:: Dataset content
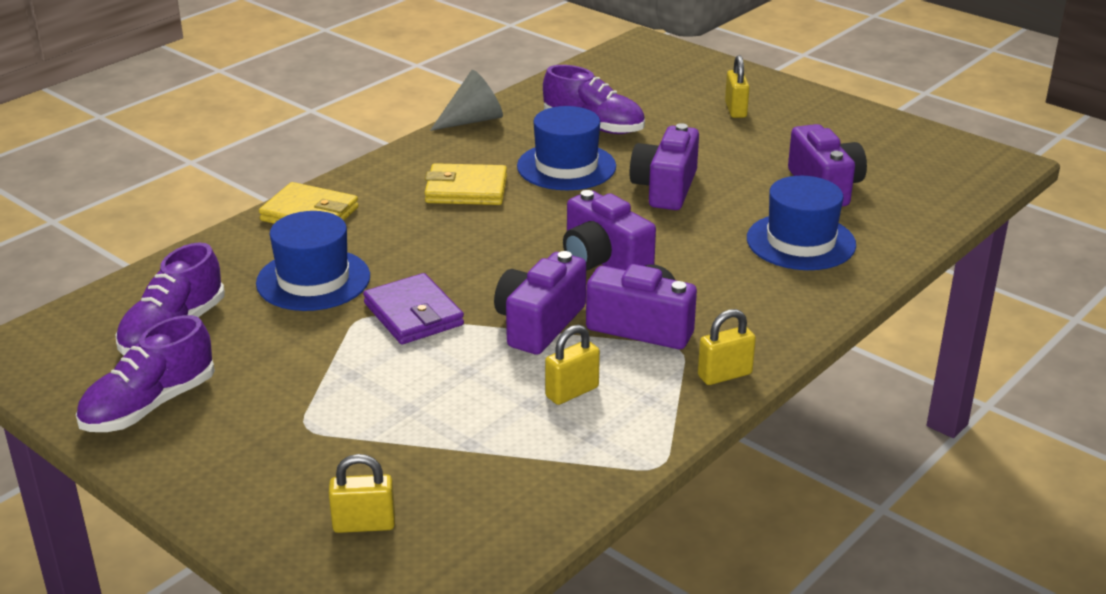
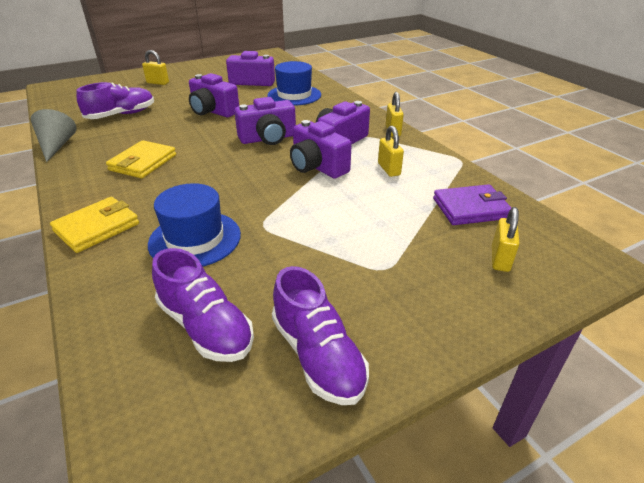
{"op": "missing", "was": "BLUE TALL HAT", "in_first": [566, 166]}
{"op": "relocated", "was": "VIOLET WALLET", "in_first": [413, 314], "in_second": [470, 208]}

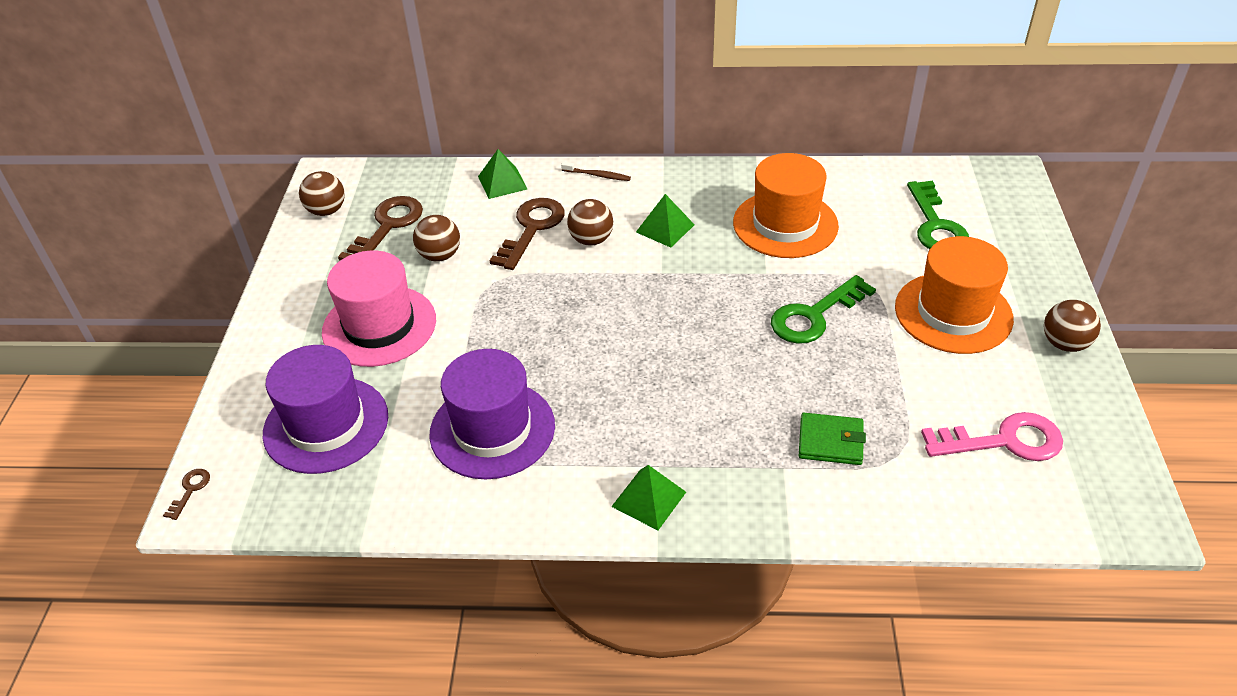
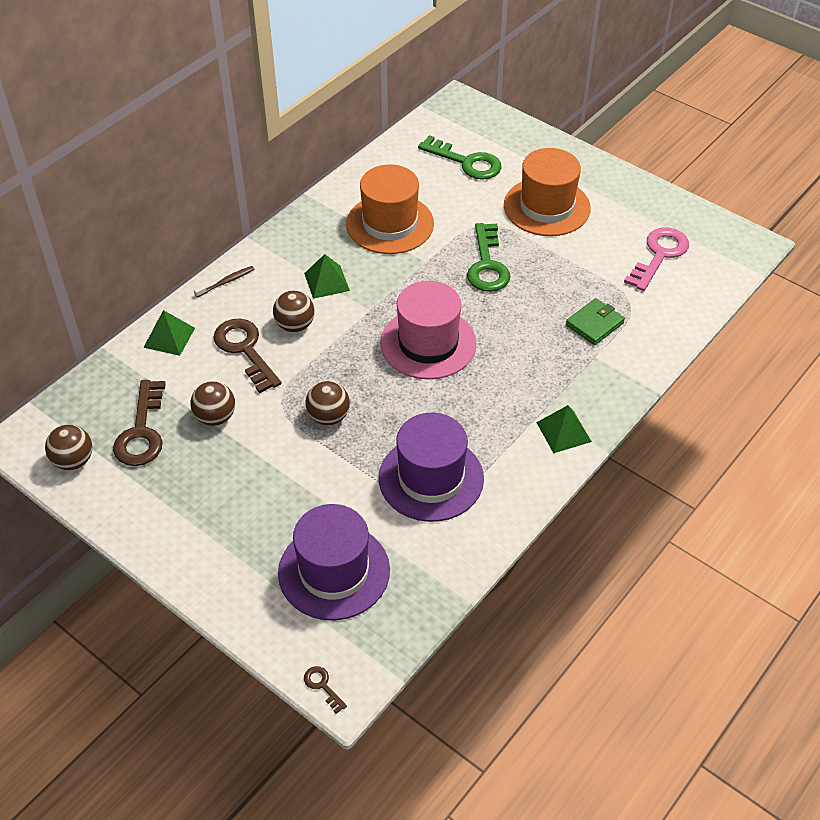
{"op": "spun", "was": "DARK BROWN DOOR KEY", "in_first": [387, 226], "in_second": [142, 431], "clockwise": -150}
{"op": "relocated", "was": "PINK TALL HAT", "in_first": [379, 326], "in_second": [428, 343]}
{"op": "relocated", "was": "DARK BROWN SPHERE", "in_first": [1064, 344], "in_second": [328, 417]}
::::
● Exercise prompt
Could you print the data exactly as it appears and keep the pictures out?

● Your solution
{"op": "missing", "was": "BLUE TALL HAT", "in_first": [566, 166]}
{"op": "relocated", "was": "VIOLET WALLET", "in_first": [413, 314], "in_second": [470, 208]}

{"op": "spun", "was": "DARK BROWN DOOR KEY", "in_first": [387, 226], "in_second": [142, 431], "clockwise": -150}
{"op": "relocated", "was": "PINK TALL HAT", "in_first": [379, 326], "in_second": [428, 343]}
{"op": "relocated", "was": "DARK BROWN SPHERE", "in_first": [1064, 344], "in_second": [328, 417]}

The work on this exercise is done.